--- Data extracts Enclosed Below ---

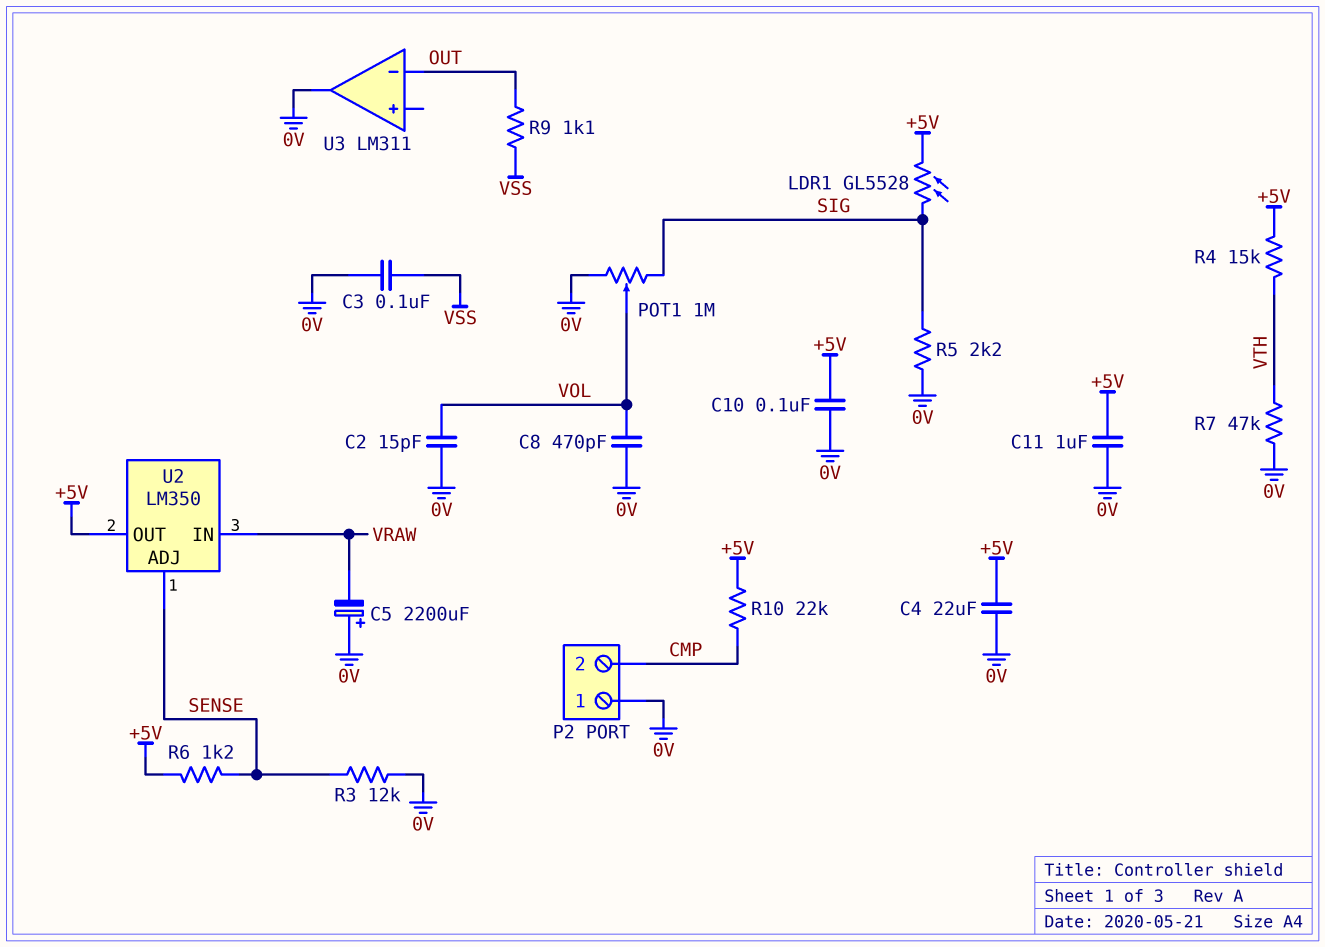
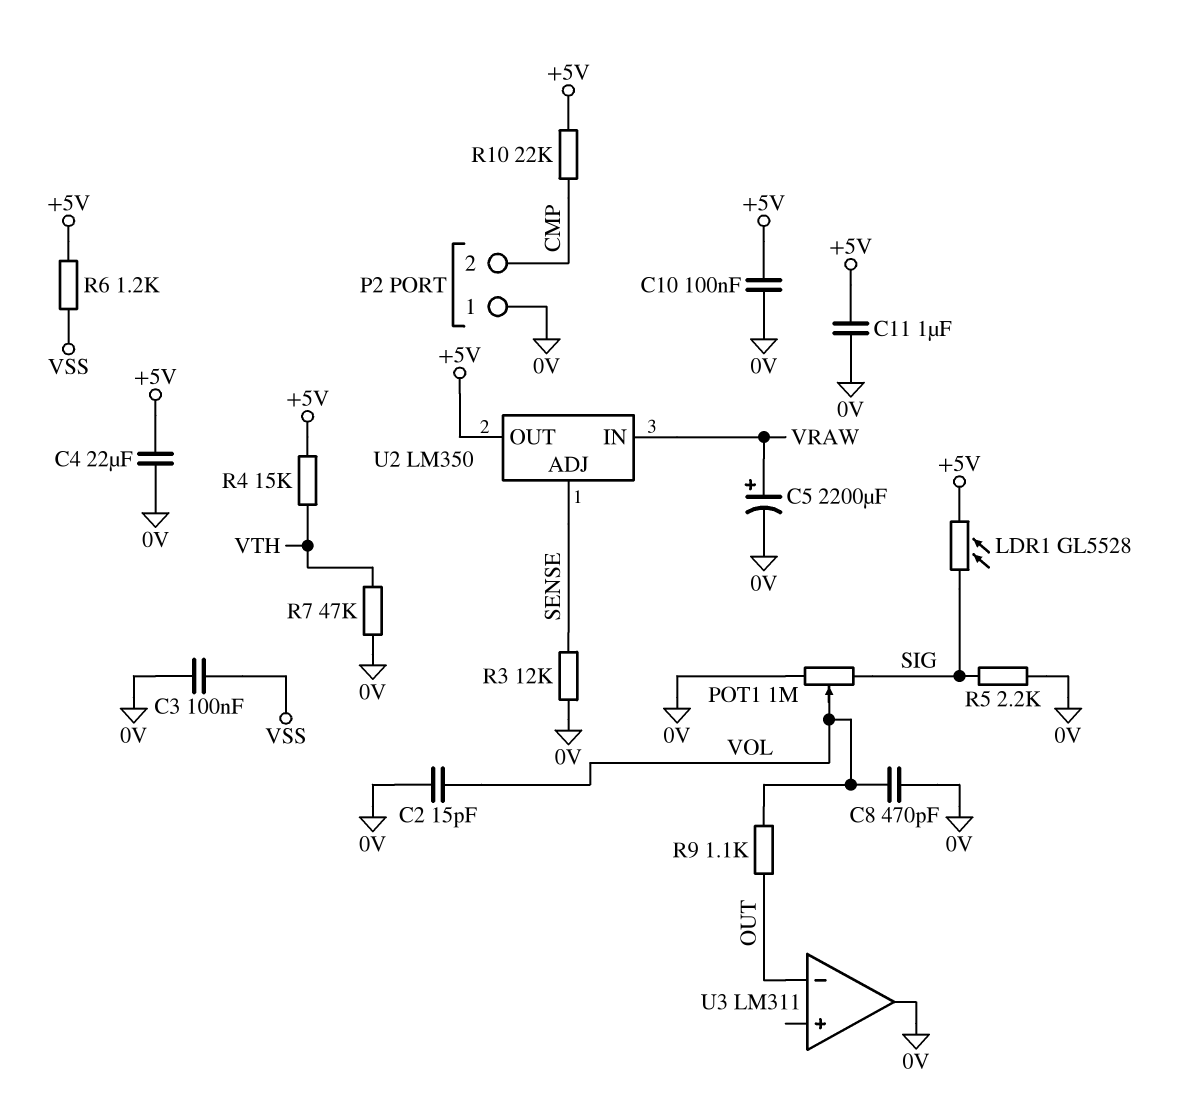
C5: 2200uF (plus 0V, minus VRAW) -> 2200uF (plus VRAW, minus 0V)
R6: 1.2k (+5V, SENSE) -> 1.2k (+5V, VSS)
R9: 1.1k (OUT, VSS) -> 1.1k (OUT, VOL)

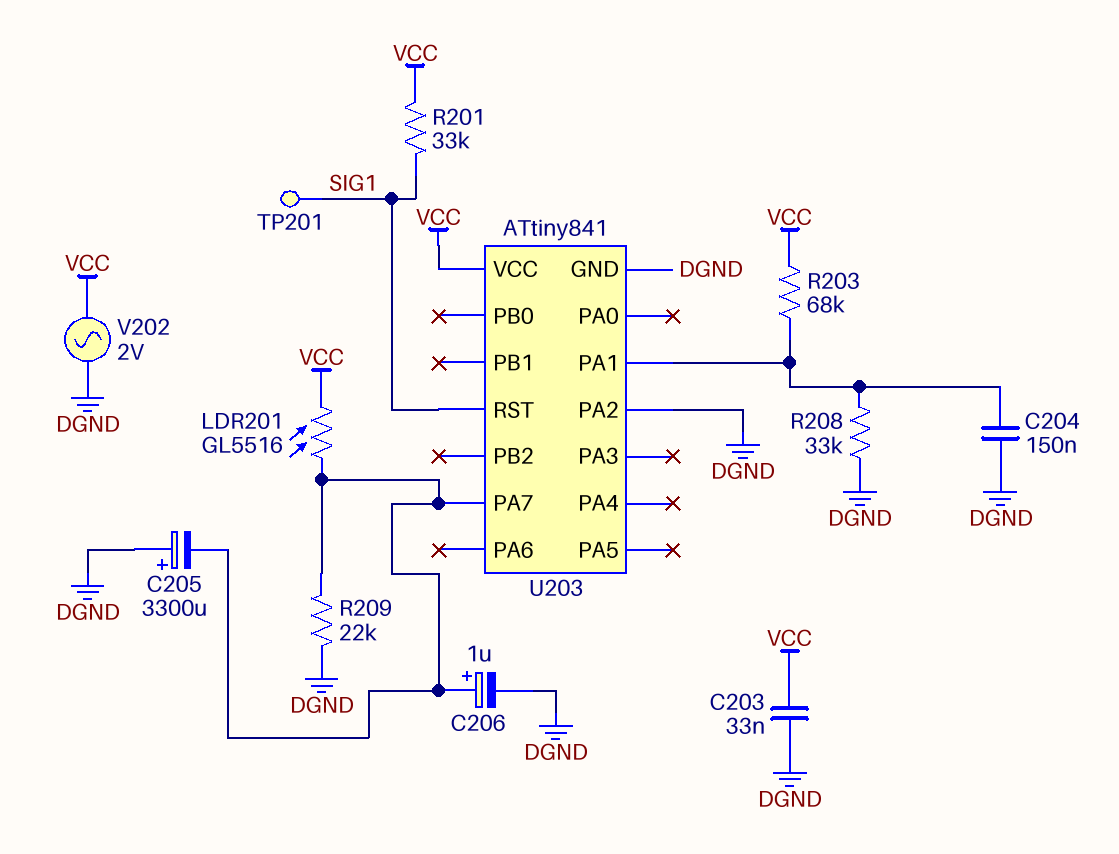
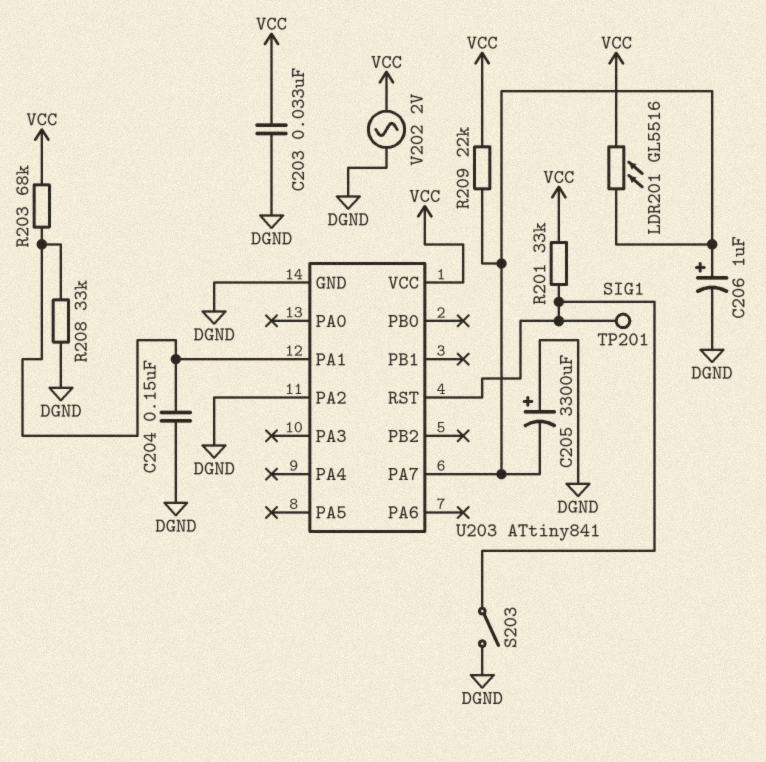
R209: 22k (DGND, U203/PA7) -> 22k (U203/PA7, VCC)
S203: none -> switch (DGND, SIG1)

--- End of Enclosed Data extracts ---

Retype the material in full, exactly as written, and exclude the pictures.

-- Output of the exercise --
C5: 2200uF (plus 0V, minus VRAW) -> 2200uF (plus VRAW, minus 0V)
R6: 1.2k (+5V, SENSE) -> 1.2k (+5V, VSS)
R9: 1.1k (OUT, VSS) -> 1.1k (OUT, VOL)

R209: 22k (DGND, U203/PA7) -> 22k (U203/PA7, VCC)
S203: none -> switch (DGND, SIG1)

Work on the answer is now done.